[Opening Material shown section]

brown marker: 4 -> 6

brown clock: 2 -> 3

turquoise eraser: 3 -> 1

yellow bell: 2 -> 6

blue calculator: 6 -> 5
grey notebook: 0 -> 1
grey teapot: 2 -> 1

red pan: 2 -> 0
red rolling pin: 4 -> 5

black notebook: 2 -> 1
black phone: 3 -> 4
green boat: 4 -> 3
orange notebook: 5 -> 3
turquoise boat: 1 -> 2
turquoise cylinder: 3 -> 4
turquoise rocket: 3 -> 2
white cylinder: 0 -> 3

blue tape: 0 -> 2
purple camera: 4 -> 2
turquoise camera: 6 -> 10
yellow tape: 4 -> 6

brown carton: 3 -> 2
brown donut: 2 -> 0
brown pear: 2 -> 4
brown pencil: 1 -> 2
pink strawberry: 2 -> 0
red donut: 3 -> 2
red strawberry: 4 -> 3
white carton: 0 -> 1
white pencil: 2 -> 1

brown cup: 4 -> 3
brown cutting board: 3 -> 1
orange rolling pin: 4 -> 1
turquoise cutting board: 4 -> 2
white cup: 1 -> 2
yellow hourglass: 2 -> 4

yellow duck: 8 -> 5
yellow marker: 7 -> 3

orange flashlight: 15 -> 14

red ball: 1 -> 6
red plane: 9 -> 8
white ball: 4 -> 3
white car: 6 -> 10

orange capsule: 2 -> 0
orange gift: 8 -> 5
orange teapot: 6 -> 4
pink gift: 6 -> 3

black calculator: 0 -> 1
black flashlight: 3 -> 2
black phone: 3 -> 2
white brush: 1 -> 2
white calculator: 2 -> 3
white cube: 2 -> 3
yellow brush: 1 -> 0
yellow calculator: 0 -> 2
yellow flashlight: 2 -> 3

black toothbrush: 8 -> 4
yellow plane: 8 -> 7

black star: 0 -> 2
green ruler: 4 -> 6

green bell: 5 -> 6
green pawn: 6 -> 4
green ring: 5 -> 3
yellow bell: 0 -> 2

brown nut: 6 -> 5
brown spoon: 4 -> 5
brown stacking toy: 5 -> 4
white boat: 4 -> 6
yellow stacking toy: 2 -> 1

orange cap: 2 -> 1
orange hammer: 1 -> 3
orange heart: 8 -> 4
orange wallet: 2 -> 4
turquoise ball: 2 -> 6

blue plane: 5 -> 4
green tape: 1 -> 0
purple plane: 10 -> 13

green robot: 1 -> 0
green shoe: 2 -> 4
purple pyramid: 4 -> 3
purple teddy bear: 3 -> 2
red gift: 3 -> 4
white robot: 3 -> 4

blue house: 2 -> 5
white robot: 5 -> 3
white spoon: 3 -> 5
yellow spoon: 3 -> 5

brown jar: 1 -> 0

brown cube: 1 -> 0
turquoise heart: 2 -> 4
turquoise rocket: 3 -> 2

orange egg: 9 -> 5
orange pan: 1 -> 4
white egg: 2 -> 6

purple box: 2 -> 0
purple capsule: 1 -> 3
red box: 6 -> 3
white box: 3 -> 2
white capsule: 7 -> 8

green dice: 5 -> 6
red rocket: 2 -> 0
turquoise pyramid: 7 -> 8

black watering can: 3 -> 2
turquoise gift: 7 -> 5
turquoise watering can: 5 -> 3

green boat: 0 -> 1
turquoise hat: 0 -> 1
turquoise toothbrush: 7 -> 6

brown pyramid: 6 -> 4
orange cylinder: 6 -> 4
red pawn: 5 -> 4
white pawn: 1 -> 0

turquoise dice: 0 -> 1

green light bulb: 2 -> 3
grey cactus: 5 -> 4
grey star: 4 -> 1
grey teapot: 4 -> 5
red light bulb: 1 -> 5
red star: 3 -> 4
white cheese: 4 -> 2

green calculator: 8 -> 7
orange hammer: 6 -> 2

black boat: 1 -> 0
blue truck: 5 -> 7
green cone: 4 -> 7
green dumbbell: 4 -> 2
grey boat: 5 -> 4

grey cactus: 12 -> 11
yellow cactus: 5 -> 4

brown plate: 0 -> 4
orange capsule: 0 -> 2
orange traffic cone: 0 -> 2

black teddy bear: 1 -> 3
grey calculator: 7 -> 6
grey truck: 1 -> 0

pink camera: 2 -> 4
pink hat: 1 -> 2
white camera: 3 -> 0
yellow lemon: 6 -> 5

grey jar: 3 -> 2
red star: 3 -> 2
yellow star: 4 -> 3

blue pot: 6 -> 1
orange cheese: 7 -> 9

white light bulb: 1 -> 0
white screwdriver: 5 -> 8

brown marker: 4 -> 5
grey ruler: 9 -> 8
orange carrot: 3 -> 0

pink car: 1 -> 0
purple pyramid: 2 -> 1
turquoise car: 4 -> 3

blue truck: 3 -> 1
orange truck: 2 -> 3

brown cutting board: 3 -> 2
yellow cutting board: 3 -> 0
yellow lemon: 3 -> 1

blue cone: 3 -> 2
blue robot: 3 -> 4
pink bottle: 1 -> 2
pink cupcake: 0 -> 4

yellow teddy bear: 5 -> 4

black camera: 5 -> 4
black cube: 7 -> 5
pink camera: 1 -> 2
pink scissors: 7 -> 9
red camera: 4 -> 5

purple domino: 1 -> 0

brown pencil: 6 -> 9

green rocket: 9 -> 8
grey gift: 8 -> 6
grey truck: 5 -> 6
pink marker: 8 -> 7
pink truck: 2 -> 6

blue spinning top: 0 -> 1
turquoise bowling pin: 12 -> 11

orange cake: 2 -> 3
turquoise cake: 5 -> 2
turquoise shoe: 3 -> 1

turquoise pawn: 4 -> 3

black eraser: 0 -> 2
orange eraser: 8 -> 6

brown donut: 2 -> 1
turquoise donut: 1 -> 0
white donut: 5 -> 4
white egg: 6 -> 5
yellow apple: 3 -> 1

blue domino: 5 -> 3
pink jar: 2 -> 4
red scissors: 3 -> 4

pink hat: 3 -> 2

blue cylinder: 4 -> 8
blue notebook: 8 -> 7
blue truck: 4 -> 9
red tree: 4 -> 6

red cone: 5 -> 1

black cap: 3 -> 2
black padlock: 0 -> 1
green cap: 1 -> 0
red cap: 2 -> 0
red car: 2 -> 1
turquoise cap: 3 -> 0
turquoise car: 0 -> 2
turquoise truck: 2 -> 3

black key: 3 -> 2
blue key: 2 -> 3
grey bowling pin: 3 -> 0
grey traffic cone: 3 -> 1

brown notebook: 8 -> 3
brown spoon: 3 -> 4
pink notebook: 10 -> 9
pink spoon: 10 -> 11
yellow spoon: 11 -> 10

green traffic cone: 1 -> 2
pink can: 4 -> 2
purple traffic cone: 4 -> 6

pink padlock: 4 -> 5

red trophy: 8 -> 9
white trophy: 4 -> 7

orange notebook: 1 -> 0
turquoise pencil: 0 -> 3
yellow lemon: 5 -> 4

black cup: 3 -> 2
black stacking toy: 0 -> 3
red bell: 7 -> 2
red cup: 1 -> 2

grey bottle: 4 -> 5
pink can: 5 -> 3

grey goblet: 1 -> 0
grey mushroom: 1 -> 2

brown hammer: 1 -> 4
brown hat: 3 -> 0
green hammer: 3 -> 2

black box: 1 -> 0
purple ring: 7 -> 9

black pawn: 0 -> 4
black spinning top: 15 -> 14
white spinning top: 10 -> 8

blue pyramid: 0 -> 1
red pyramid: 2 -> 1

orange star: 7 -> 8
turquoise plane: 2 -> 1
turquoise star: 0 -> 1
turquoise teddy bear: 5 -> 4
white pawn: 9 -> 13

[Closing Material shown section]

Work instruction: If a line in the entries above holds "marker", include it in the count; report nothing but the resulting number.

Task output: 4